## Problem
Every record here must be copied exactly, except for the images it holds.

*** Provided material ***

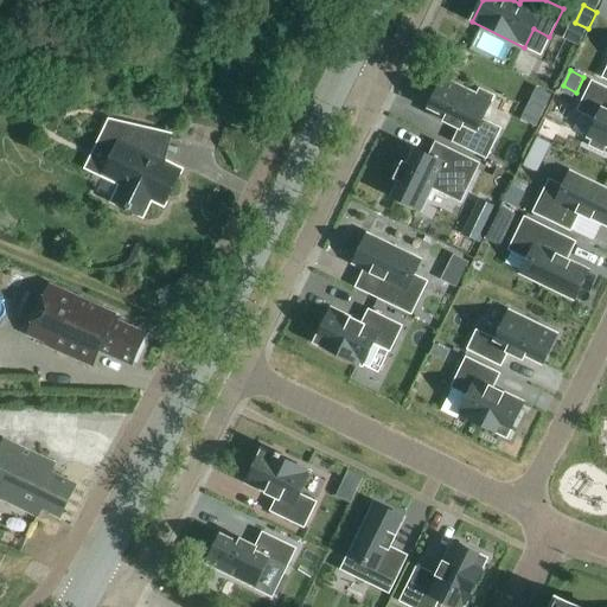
[(481,121),(493,97),(480,91),(478,96),(443,80),(429,110),(447,119),(445,122),(460,131),(454,142),(486,159),(500,131),(481,121)]
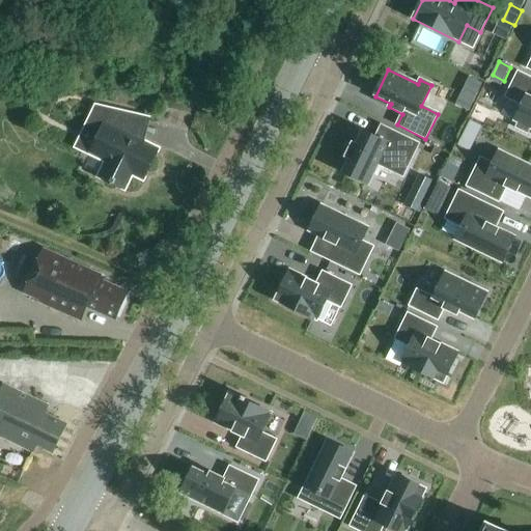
[(530,79),(519,73),(506,98),(523,106),(514,121),(530,130),(530,79)]
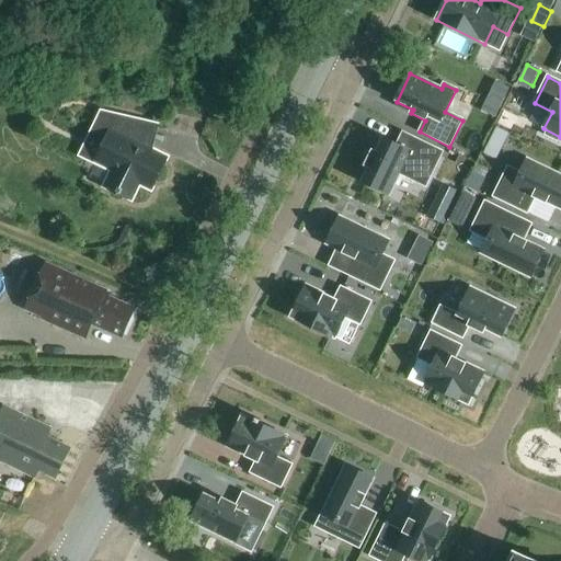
[(491,92),(505,99),(510,90),(495,82),(491,92)]
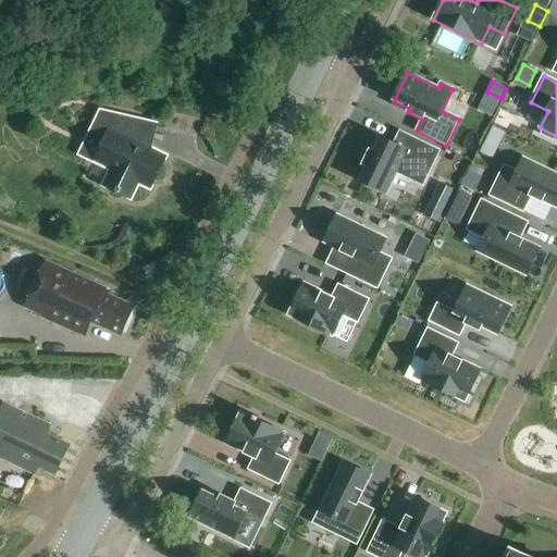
[(104,186),(131,199),(138,184),(150,189),(165,158),(141,146),(147,124),(101,114),(90,137),(104,145),(95,162),(112,171),(104,186)]
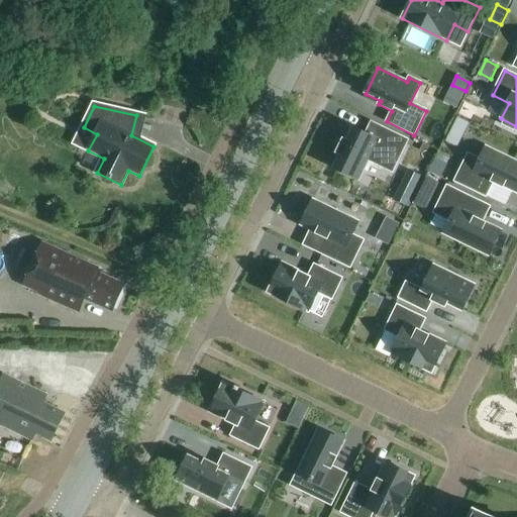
[(463,138),(471,123),(459,118),(451,132),(463,138)]
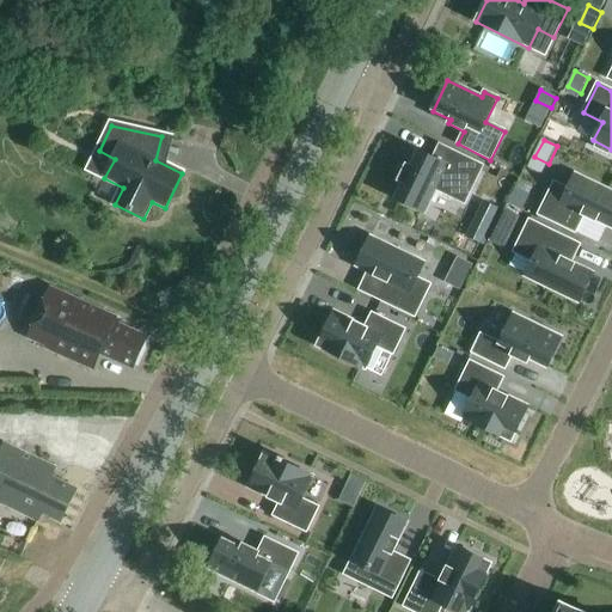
[(465,204),(483,167),(440,146),(434,159),(418,152),(411,167),(407,165),(399,182),(403,183),(396,199),(426,214),(436,190),(465,204)]
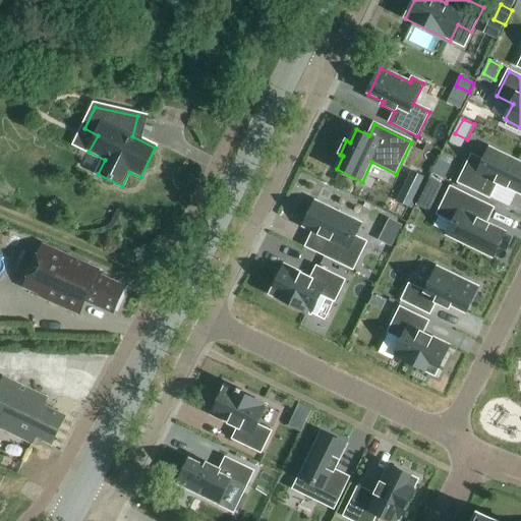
[(459,183),(489,198),(497,183),(520,194),(520,163),(490,149),(483,162),(472,157),(459,183)]
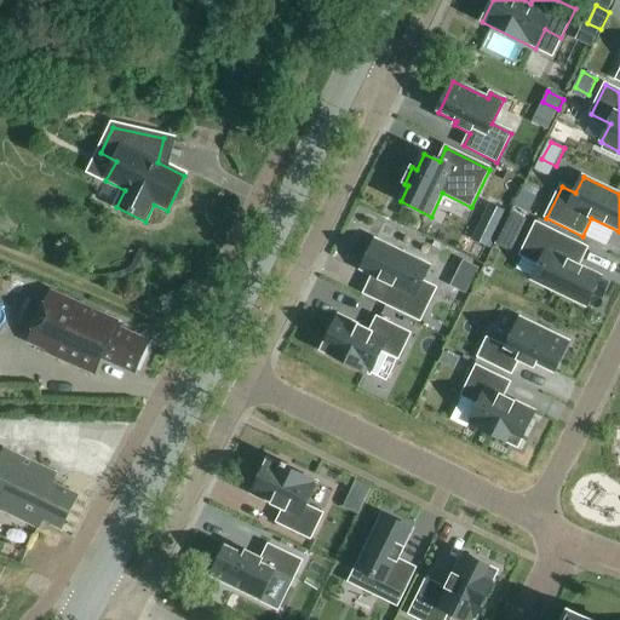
[(526,184),(514,207),(528,214),(539,191),(526,184)]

***

## Solution to the exercise
[(481,121),(493,97),(480,91),(478,96),(443,80),(429,110),(447,119),(445,122),(460,131),(454,142),(486,159),(500,131),(481,121)]
[(530,79),(519,73),(506,98),(523,106),(514,121),(530,130),(530,79)]
[(491,92),(505,99),(510,90),(495,82),(491,92)]
[(104,186),(131,199),(138,184),(150,189),(165,158),(141,146),(147,124),(101,114),(90,137),(104,145),(95,162),(112,171),(104,186)]
[(463,138),(471,123),(459,118),(451,132),(463,138)]
[(465,204),(483,167),(440,146),(434,159),(418,152),(411,167),(407,165),(399,182),(403,183),(396,199),(426,214),(436,190),(465,204)]
[(459,183),(489,198),(497,183),(520,194),(520,163),(490,149),(483,162),(472,157),(459,183)]
[(526,184),(514,207),(528,214),(539,191),(526,184)]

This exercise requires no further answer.